Nothing outside the range is to be copied. From the entries below, reproduce exactly the lines starting at the one with "orange triangle: (45, 124)" and ending at the one with "green star: (32, 155) -> (21, 99), turned -30", without pictures.

*** Begin section ***

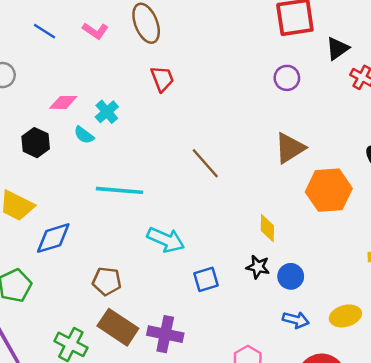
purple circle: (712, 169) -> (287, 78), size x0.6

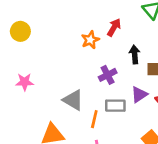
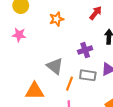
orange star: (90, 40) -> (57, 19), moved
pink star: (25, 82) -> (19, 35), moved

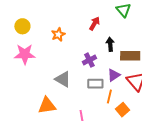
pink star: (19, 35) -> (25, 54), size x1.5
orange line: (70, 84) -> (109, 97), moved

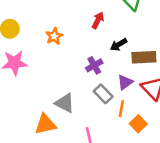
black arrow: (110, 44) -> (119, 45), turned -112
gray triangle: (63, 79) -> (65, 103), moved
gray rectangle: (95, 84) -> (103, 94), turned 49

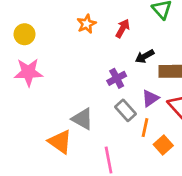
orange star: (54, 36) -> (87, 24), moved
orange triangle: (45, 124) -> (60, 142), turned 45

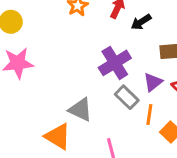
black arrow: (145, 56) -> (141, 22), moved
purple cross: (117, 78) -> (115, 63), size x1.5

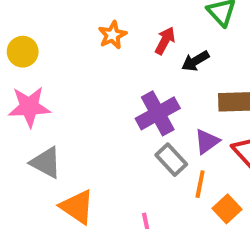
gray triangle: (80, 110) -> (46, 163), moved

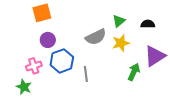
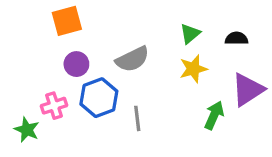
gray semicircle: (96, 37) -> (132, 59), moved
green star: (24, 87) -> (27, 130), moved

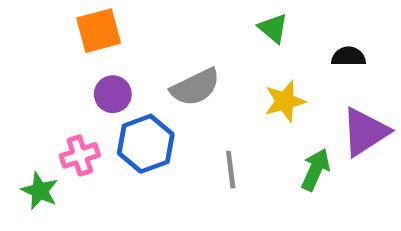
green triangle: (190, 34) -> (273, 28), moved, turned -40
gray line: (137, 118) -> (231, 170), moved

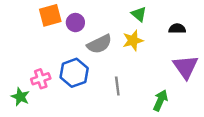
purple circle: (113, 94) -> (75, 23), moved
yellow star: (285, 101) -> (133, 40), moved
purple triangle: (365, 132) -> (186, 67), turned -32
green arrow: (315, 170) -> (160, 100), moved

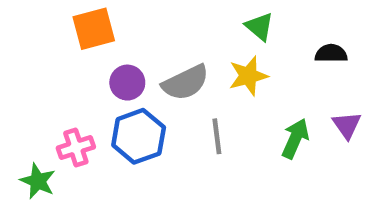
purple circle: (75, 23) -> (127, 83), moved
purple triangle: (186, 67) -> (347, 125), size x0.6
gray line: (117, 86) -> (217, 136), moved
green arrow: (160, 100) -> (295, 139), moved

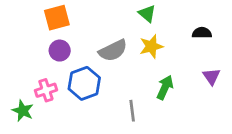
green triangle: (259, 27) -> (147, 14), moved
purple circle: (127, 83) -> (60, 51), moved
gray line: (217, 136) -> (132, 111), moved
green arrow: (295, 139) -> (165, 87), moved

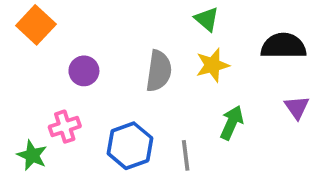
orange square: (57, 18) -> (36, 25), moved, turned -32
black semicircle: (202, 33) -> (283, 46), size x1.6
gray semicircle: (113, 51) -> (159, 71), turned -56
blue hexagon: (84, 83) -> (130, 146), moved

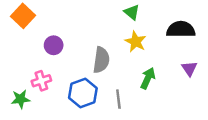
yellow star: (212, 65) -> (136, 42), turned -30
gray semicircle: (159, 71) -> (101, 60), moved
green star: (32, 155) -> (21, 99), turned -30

*** End section ***
*** Begin section ***

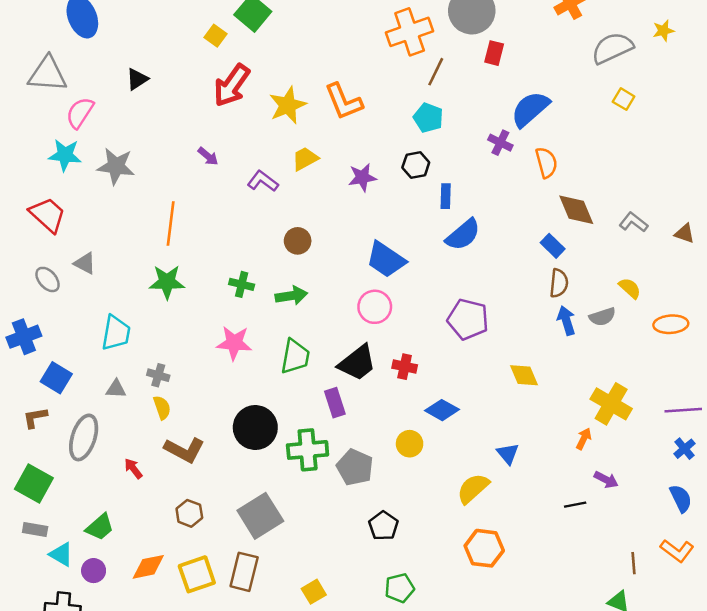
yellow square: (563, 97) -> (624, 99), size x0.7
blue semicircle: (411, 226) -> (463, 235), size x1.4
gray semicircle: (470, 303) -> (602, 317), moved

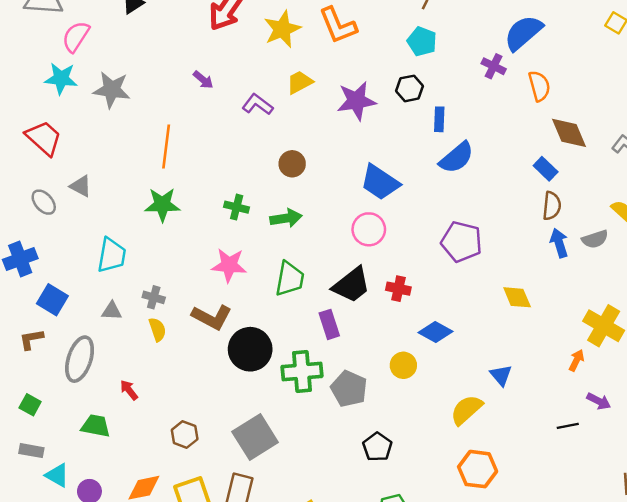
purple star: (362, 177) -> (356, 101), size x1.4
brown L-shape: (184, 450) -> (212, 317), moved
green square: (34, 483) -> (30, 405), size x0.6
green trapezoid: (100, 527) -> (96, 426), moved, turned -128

*** End section ***
*** Begin section ***

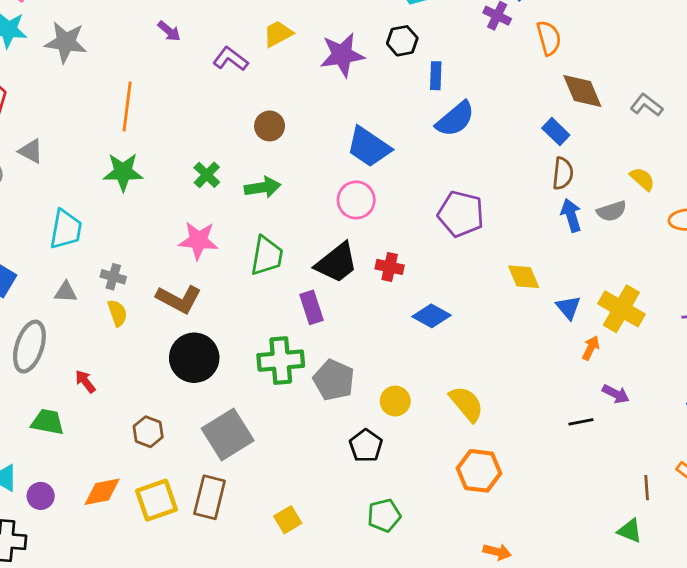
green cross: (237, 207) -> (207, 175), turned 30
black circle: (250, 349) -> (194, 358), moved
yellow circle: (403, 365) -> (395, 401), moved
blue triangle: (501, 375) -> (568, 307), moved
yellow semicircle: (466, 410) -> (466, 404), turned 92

*** End section ***

**Exercise solution**
orange triangle: (45, 124) -> (60, 142), turned 45

black arrow: (145, 56) -> (141, 22), moved
purple cross: (117, 78) -> (115, 63), size x1.5

gray triangle: (80, 110) -> (46, 163), moved

gray semicircle: (96, 37) -> (132, 59), moved
green star: (24, 87) -> (27, 130), moved

green triangle: (190, 34) -> (273, 28), moved, turned -40
gray line: (137, 118) -> (231, 170), moved

purple circle: (113, 94) -> (75, 23), moved
yellow star: (285, 101) -> (133, 40), moved
purple triangle: (365, 132) -> (186, 67), turned -32
green arrow: (315, 170) -> (160, 100), moved

purple circle: (75, 23) -> (127, 83), moved
purple triangle: (186, 67) -> (347, 125), size x0.6
gray line: (117, 86) -> (217, 136), moved
green arrow: (160, 100) -> (295, 139), moved

green triangle: (259, 27) -> (147, 14), moved
purple circle: (127, 83) -> (60, 51), moved
gray line: (217, 136) -> (132, 111), moved
green arrow: (295, 139) -> (165, 87), moved

orange square: (57, 18) -> (36, 25), moved, turned -32
black semicircle: (202, 33) -> (283, 46), size x1.6
gray semicircle: (113, 51) -> (159, 71), turned -56
blue hexagon: (84, 83) -> (130, 146), moved

yellow star: (212, 65) -> (136, 42), turned -30
gray semicircle: (159, 71) -> (101, 60), moved
green star: (32, 155) -> (21, 99), turned -30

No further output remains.